:: Dataset records

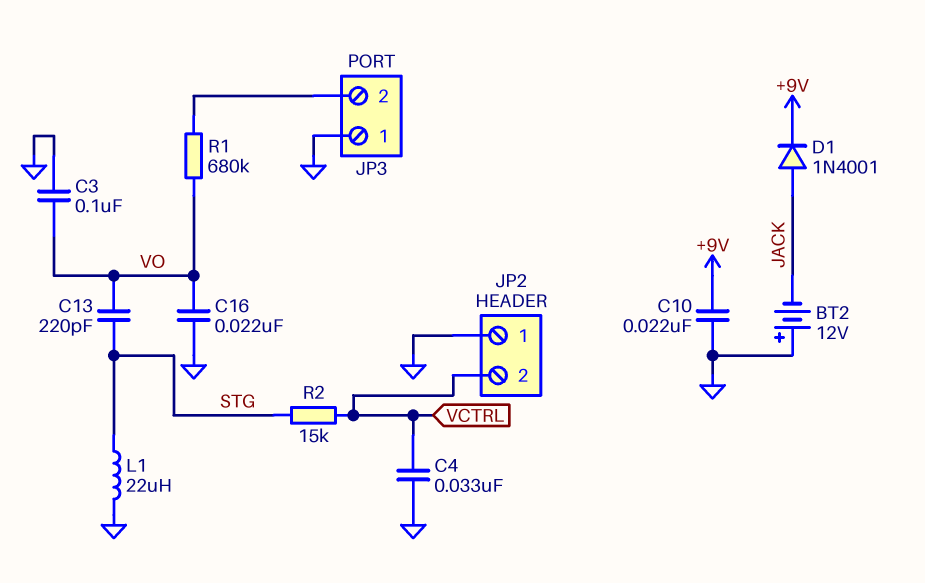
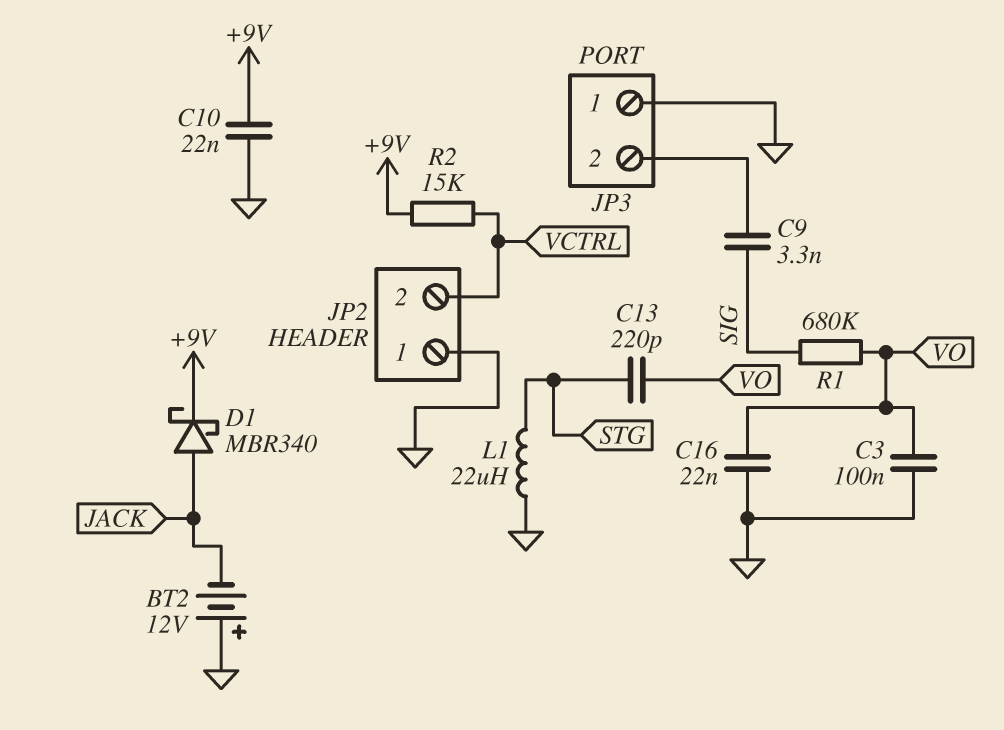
C4: 33nF (GND, VCTRL) -> none
C9: none -> 3.3nF (JP3/2, SIG)
D1: diode 1N4001 (A JACK, K +9V) -> schottky MBR340 (A JACK, K +9V)
R1: 680k (JP3/2, VO) -> 680k (SIG, VO)
R2: 15k (STG, VCTRL) -> 15k (+9V, VCTRL)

::::

What to work on — Reproduce the records verbatim, omitting all images they contain.

Answer space —
C4: 33nF (GND, VCTRL) -> none
C9: none -> 3.3nF (JP3/2, SIG)
D1: diode 1N4001 (A JACK, K +9V) -> schottky MBR340 (A JACK, K +9V)
R1: 680k (JP3/2, VO) -> 680k (SIG, VO)
R2: 15k (STG, VCTRL) -> 15k (+9V, VCTRL)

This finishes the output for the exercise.